THE DATA:
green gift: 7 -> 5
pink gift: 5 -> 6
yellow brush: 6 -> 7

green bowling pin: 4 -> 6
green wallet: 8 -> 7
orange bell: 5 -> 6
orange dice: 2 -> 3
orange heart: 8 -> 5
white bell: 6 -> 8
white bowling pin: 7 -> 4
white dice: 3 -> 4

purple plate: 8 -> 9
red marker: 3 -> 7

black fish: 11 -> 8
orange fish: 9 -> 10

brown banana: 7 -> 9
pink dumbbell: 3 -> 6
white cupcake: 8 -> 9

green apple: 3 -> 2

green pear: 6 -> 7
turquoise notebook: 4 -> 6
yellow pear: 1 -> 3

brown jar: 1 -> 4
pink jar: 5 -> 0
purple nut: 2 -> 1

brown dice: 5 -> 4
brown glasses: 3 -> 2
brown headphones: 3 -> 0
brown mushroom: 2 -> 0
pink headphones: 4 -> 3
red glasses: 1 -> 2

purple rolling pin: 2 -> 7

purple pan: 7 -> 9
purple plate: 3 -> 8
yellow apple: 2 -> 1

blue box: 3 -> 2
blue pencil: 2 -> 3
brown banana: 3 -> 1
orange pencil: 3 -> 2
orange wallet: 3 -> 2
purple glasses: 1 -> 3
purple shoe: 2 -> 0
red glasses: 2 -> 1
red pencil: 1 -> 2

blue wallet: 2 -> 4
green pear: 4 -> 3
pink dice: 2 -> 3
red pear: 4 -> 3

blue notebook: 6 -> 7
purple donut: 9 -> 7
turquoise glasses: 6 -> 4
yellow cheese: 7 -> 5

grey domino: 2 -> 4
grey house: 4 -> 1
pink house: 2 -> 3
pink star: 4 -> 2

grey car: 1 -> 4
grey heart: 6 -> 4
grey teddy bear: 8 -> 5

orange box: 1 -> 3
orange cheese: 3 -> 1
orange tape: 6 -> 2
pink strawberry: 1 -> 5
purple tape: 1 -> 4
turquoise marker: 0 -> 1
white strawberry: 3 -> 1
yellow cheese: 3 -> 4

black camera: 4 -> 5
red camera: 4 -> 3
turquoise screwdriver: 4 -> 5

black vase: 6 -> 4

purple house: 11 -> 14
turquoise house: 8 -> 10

EXERCISE DESCRIPTION: Copy all the lines above that hold the string "grey".

RESULT FOR THIS TASK:
grey domino: 2 -> 4
grey house: 4 -> 1
grey car: 1 -> 4
grey heart: 6 -> 4
grey teddy bear: 8 -> 5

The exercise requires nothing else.